Extracted material:
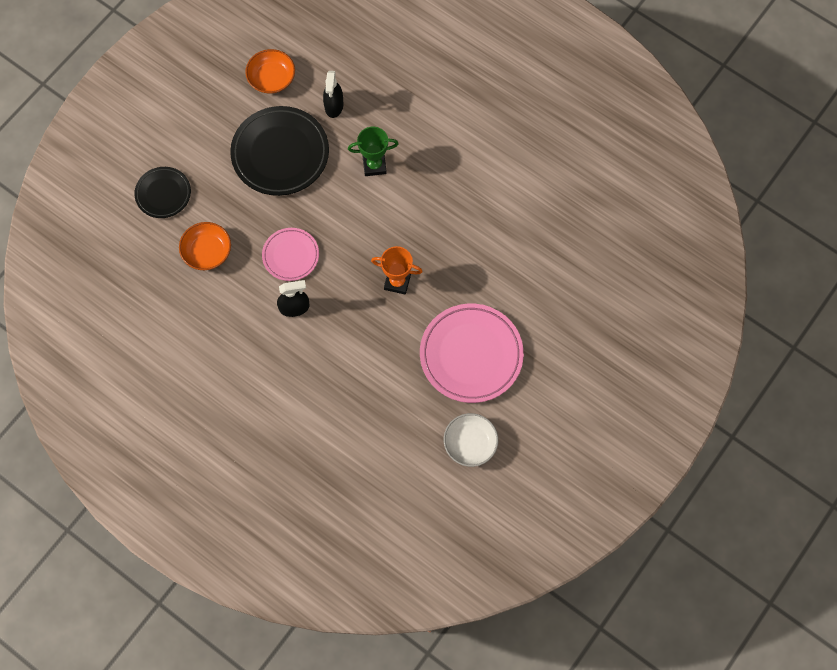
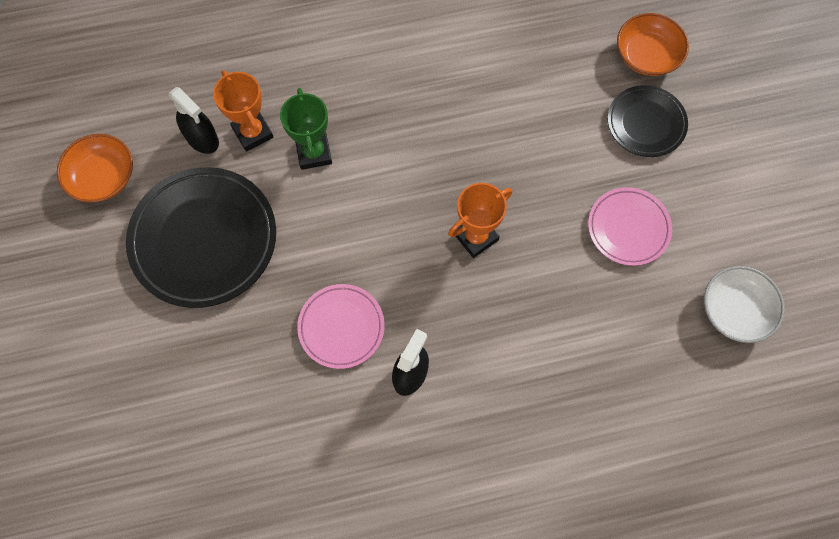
camera: 50 degrees left, 0 degrees up
(163, 194) = (124, 415): black plate -> black plate (646, 123)
(207, 251) = (248, 421): orange bowl -> orange bowl (647, 55)
(359, 126) = (252, 133): none -> orange trophy
(374, 165) = (314, 153): green trophy -> green trophy turned 45 degrees counterclockwise
(471, 355) = (628, 228): pink plate -> pink plate, size x0.57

Work item: Return all of the material above unchanged, minus its pictures.

The answer:
camera: 50 degrees left, 0 degrees up
(163, 194) = (124, 415): black plate -> black plate (646, 123)
(207, 251) = (248, 421): orange bowl -> orange bowl (647, 55)
(359, 126) = (252, 133): none -> orange trophy
(374, 165) = (314, 153): green trophy -> green trophy turned 45 degrees counterclockwise
(471, 355) = (628, 228): pink plate -> pink plate, size x0.57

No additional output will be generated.